━━ Exercise materials ━━

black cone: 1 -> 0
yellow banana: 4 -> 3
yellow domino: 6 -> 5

━━━
━━ Exercise materials ━━

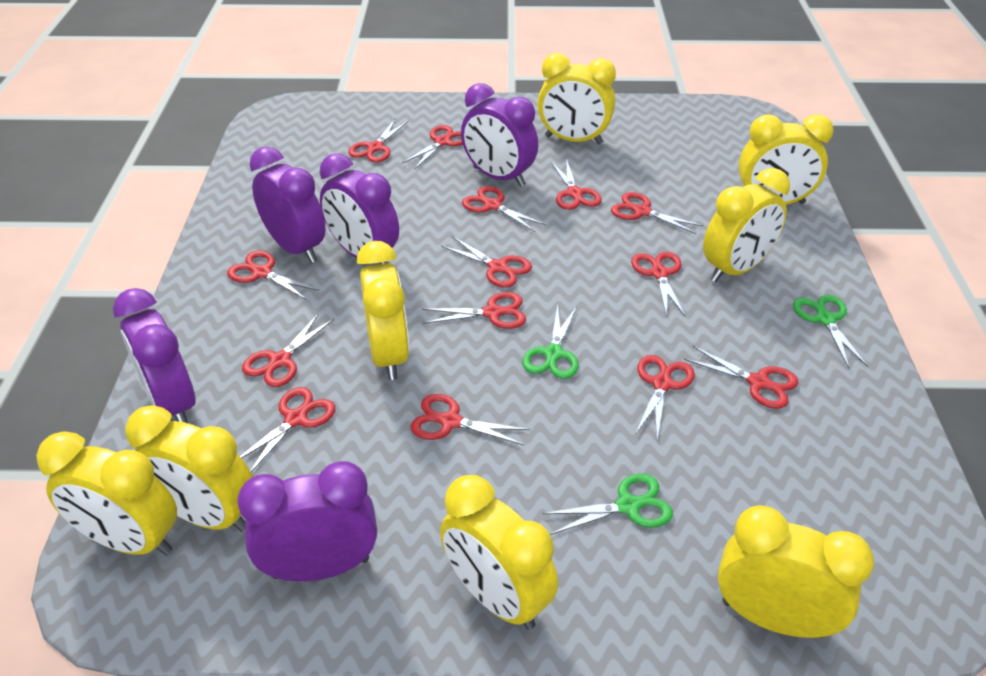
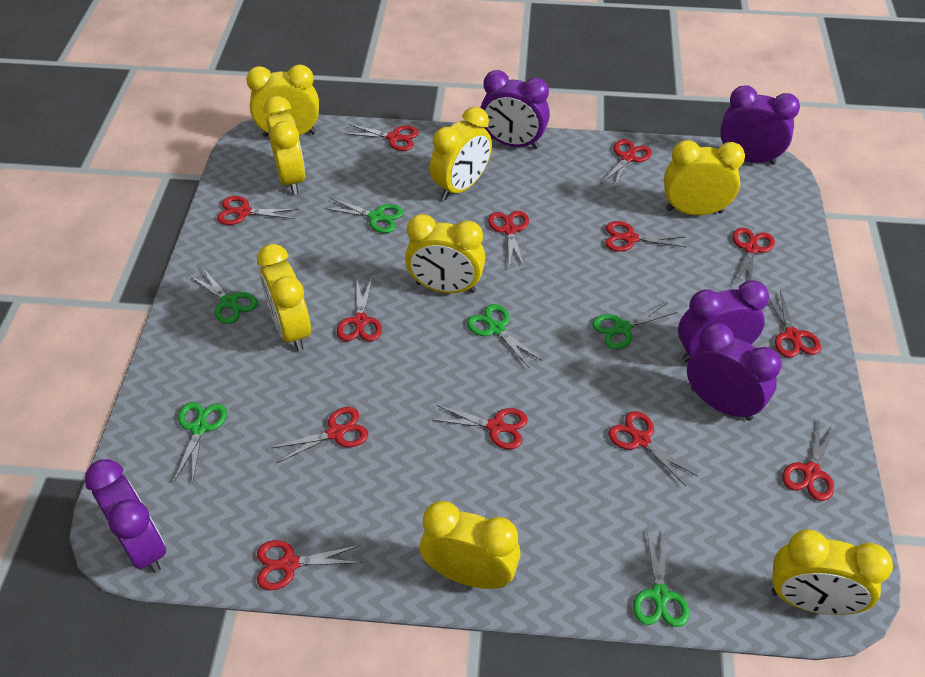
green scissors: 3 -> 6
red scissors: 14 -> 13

━━━
━━ Exercise materials ━━

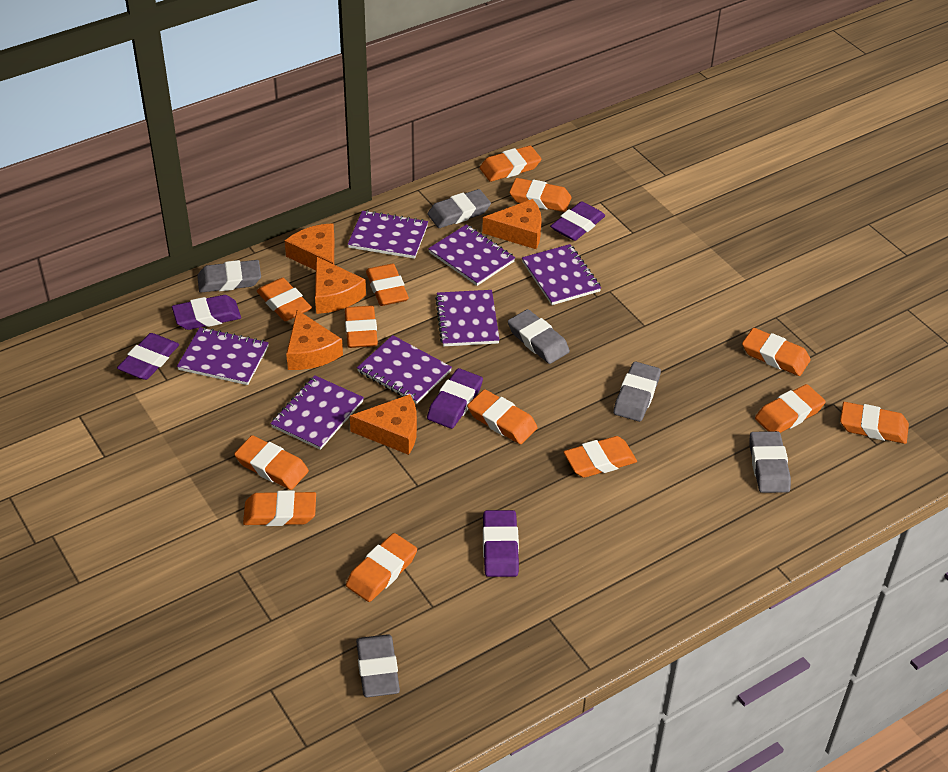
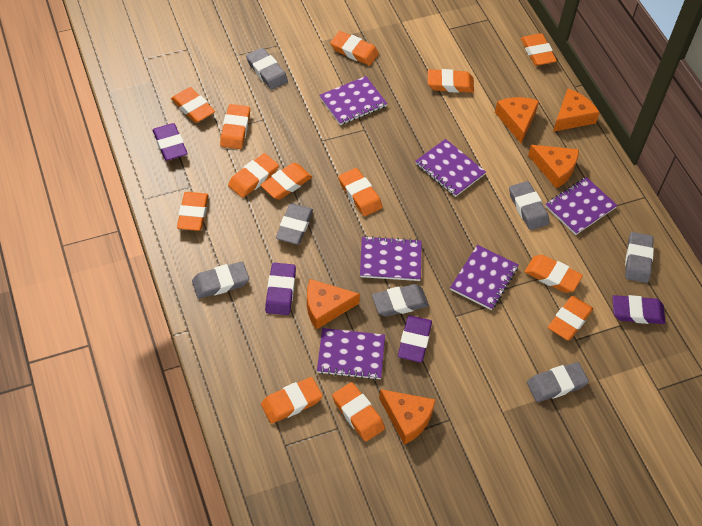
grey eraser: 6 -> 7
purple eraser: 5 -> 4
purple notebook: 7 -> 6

━━━

• [Exercise objective]: Above are the entries; copy out every line among them that contains the word "purple".

• [Solution for this problem]:
purple eraser: 5 -> 4
purple notebook: 7 -> 6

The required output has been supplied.